* What to work on
Repeat exactly, and only, the lines from the line containing "Keith: [731,101,768,131] ->" through the last line of the records below, including both.

Stored items:

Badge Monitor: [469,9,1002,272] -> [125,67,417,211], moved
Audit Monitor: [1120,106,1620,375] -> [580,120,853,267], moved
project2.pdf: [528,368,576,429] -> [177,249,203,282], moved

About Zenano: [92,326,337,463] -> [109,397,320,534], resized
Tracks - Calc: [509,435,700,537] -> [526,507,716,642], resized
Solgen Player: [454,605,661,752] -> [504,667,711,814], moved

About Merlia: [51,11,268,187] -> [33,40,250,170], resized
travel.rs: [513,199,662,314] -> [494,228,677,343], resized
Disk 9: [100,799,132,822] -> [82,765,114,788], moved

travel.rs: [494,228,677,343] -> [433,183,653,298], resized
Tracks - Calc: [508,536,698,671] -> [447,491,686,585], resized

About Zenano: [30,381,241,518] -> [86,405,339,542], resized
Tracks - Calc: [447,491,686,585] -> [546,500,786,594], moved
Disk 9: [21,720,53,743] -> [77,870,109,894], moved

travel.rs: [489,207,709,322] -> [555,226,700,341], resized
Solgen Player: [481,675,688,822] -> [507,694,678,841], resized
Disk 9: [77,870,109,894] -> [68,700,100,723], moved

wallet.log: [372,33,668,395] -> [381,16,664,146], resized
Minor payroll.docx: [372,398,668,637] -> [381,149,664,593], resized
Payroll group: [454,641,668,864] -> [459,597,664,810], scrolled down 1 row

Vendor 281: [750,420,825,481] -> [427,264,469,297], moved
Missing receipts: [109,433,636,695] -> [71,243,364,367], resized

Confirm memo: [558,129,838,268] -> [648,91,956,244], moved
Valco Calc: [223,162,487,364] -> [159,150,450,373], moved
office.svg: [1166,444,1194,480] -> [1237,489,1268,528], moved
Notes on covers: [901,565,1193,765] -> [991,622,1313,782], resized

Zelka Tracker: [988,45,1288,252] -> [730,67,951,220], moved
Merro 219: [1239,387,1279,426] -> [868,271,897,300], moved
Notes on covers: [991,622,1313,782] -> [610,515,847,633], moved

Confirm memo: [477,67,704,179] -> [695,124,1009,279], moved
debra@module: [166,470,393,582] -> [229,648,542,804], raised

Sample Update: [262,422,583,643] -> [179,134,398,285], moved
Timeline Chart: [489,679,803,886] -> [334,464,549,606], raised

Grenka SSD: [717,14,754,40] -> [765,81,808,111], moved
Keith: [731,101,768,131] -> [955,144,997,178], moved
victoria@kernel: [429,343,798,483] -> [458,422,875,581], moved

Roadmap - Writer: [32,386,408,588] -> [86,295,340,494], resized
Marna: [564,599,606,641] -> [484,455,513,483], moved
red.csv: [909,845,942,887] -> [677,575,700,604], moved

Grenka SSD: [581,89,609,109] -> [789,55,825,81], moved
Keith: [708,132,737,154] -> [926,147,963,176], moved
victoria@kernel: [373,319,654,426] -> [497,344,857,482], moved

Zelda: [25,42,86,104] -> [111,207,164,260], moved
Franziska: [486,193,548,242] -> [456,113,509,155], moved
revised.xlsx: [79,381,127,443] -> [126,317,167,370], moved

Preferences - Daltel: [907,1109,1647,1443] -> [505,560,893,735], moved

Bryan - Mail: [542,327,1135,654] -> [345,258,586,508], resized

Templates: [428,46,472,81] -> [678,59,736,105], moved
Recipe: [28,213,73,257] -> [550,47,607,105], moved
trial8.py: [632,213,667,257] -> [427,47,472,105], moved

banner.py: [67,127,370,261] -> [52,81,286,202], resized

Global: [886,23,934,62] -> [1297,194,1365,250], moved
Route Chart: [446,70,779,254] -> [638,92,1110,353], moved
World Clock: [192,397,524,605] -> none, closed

* Response area
Keith: [731,101,768,131] -> [955,144,997,178], moved
victoria@kernel: [429,343,798,483] -> [458,422,875,581], moved

Roadmap - Writer: [32,386,408,588] -> [86,295,340,494], resized
Marna: [564,599,606,641] -> [484,455,513,483], moved
red.csv: [909,845,942,887] -> [677,575,700,604], moved

Grenka SSD: [581,89,609,109] -> [789,55,825,81], moved
Keith: [708,132,737,154] -> [926,147,963,176], moved
victoria@kernel: [373,319,654,426] -> [497,344,857,482], moved

Zelda: [25,42,86,104] -> [111,207,164,260], moved
Franziska: [486,193,548,242] -> [456,113,509,155], moved
revised.xlsx: [79,381,127,443] -> [126,317,167,370], moved

Preferences - Daltel: [907,1109,1647,1443] -> [505,560,893,735], moved

Bryan - Mail: [542,327,1135,654] -> [345,258,586,508], resized

Templates: [428,46,472,81] -> [678,59,736,105], moved
Recipe: [28,213,73,257] -> [550,47,607,105], moved
trial8.py: [632,213,667,257] -> [427,47,472,105], moved

banner.py: [67,127,370,261] -> [52,81,286,202], resized

Global: [886,23,934,62] -> [1297,194,1365,250], moved
Route Chart: [446,70,779,254] -> [638,92,1110,353], moved
World Clock: [192,397,524,605] -> none, closed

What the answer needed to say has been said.